# WORK INSTRUCTIONS
Copy every record exactly as it stands. Leave the pictures out.

--- THE INPUT Enclosed Below ---

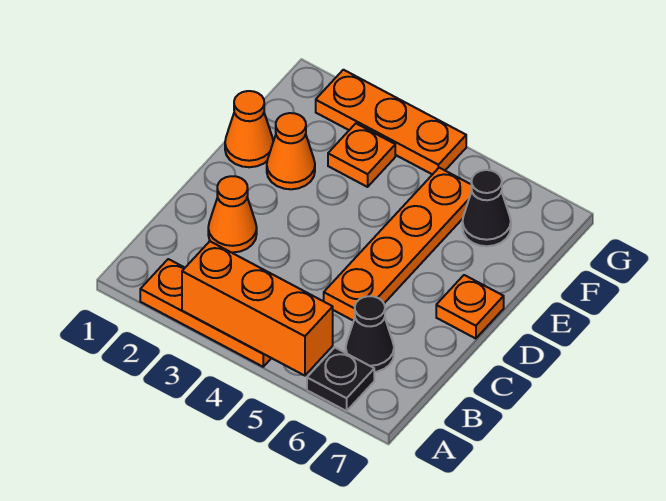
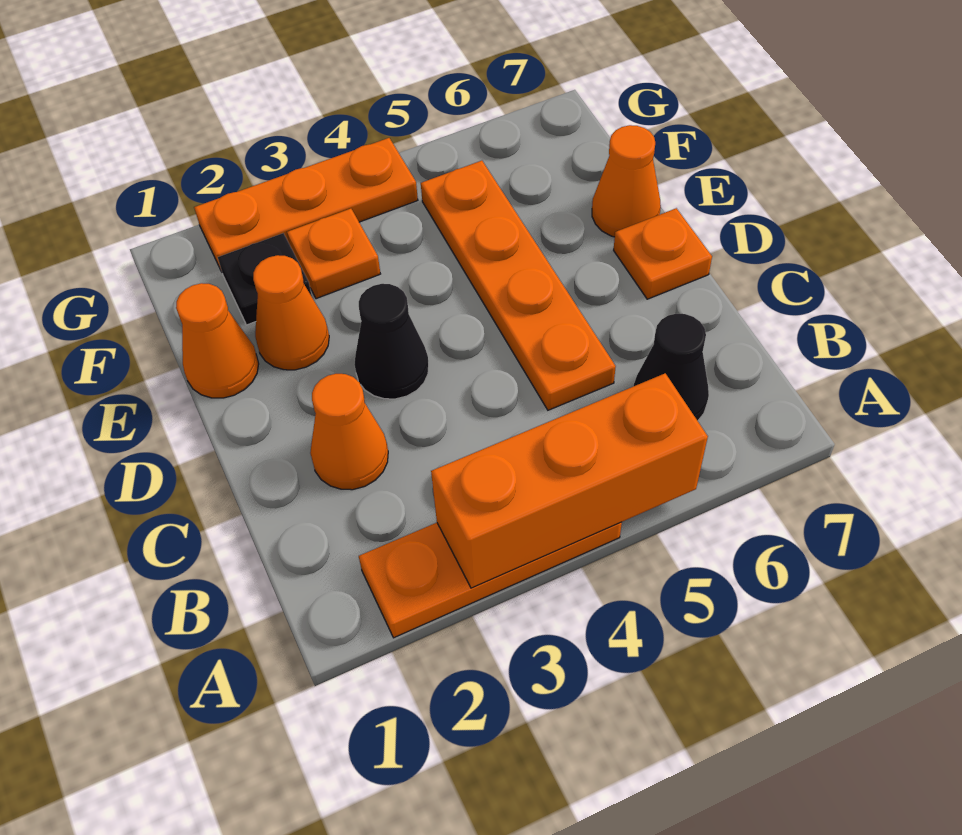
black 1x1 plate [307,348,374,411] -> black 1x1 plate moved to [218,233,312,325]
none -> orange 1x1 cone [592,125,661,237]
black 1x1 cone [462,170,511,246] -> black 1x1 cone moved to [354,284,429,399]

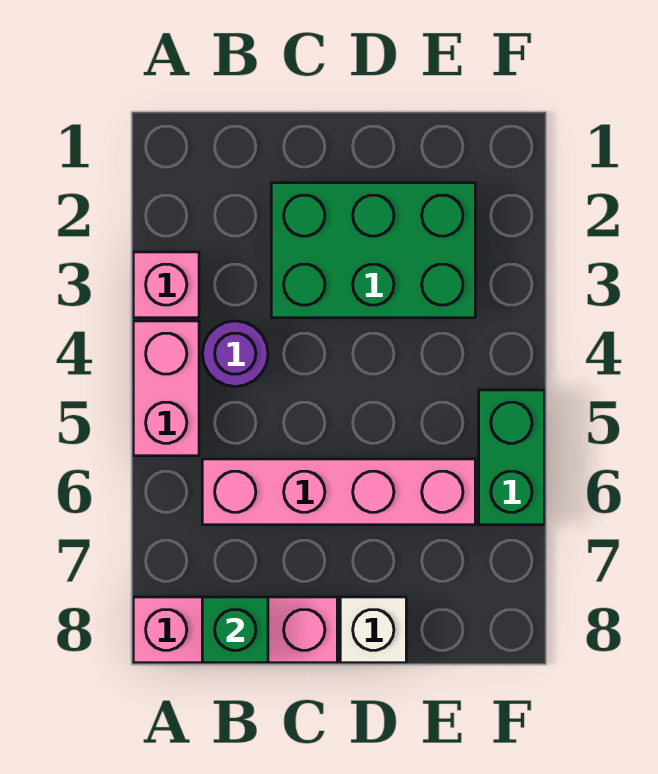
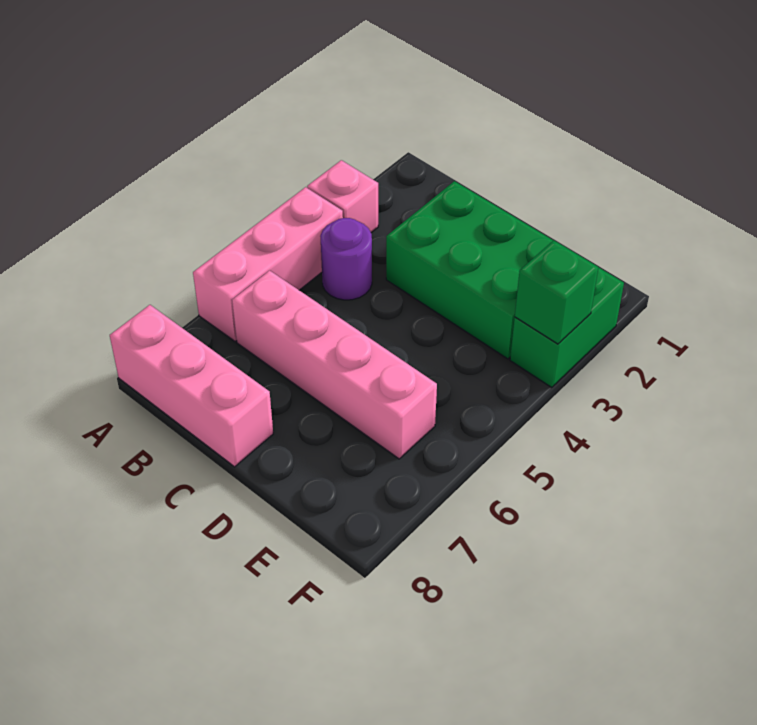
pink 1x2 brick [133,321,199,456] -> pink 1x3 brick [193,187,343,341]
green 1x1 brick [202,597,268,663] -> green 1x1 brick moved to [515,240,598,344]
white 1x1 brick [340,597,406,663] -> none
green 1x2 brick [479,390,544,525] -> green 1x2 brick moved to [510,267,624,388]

--- End of Enclosed THE INPUT ---

# SOLUTION TO THIS PROBLEM
black 1x1 plate [307,348,374,411] -> black 1x1 plate moved to [218,233,312,325]
none -> orange 1x1 cone [592,125,661,237]
black 1x1 cone [462,170,511,246] -> black 1x1 cone moved to [354,284,429,399]

pink 1x2 brick [133,321,199,456] -> pink 1x3 brick [193,187,343,341]
green 1x1 brick [202,597,268,663] -> green 1x1 brick moved to [515,240,598,344]
white 1x1 brick [340,597,406,663] -> none
green 1x2 brick [479,390,544,525] -> green 1x2 brick moved to [510,267,624,388]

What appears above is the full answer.